# [YOUR INSTRUCTIONS]
Without the pictures, copy the entries below word for word.

# [RECORDS FOR THE TASK]
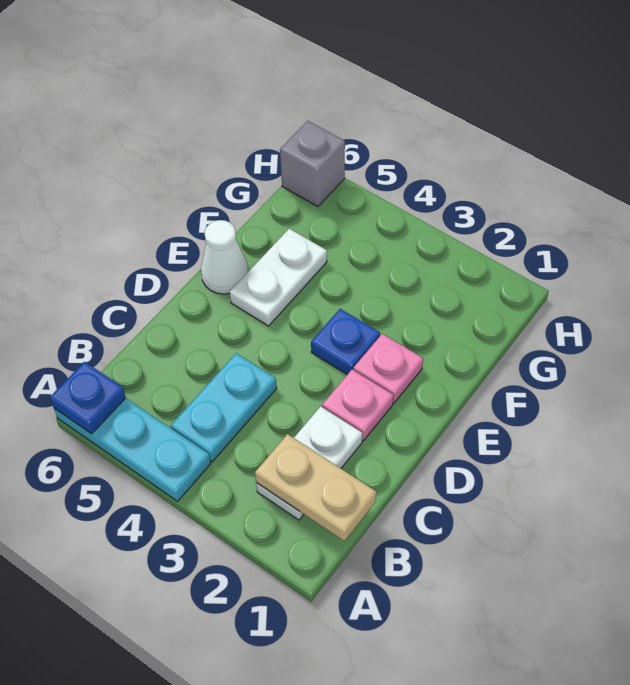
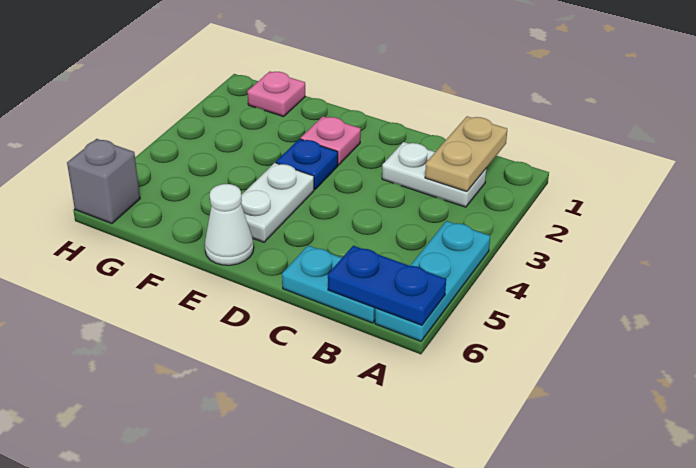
blue plate A6 level 2 -> blue plate A6:B6 level 2
cyan plate B4:C4 level 1 -> cyan plate B6:C6 level 1
pink plate D2 level 1 -> pink plate G1 level 1
white plate E5:F5 level 1 -> white plate E4:E5 level 1

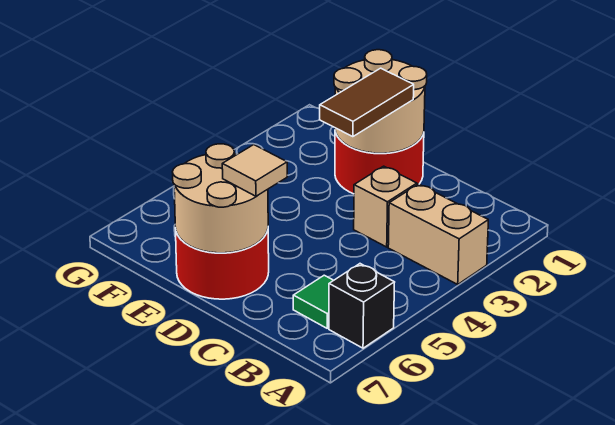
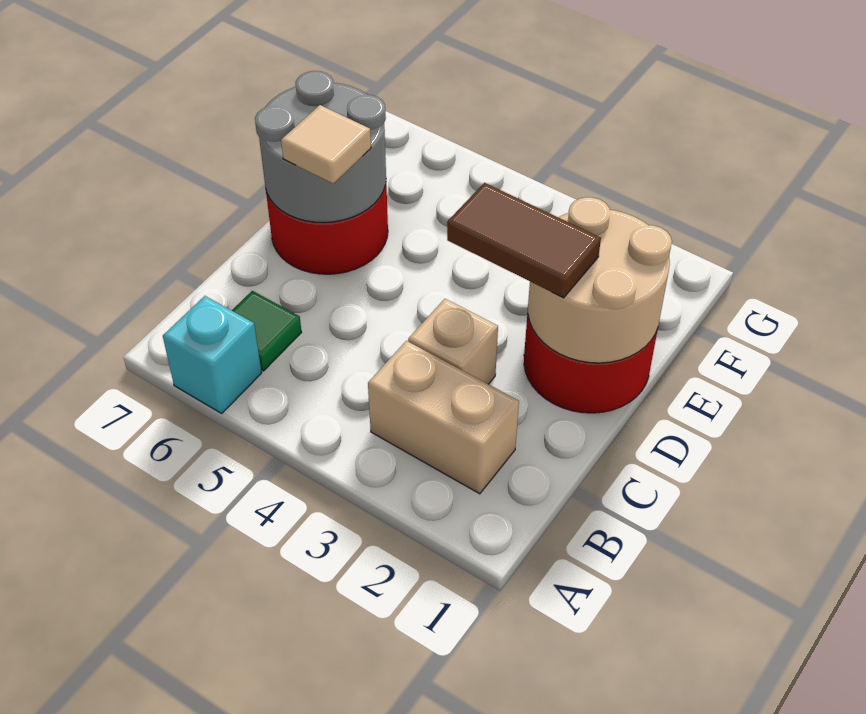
tan brick A3:B3 level 1 -> tan brick B2:B3 level 1
black brick A6 level 1 -> cyan brick A6 level 1
tan round brick D6:E7 level 2 -> grey round brick D6:E7 level 2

# [FINISHED EXERCISE]
blue plate A6 level 2 -> blue plate A6:B6 level 2
cyan plate B4:C4 level 1 -> cyan plate B6:C6 level 1
pink plate D2 level 1 -> pink plate G1 level 1
white plate E5:F5 level 1 -> white plate E4:E5 level 1

tan brick A3:B3 level 1 -> tan brick B2:B3 level 1
black brick A6 level 1 -> cyan brick A6 level 1
tan round brick D6:E7 level 2 -> grey round brick D6:E7 level 2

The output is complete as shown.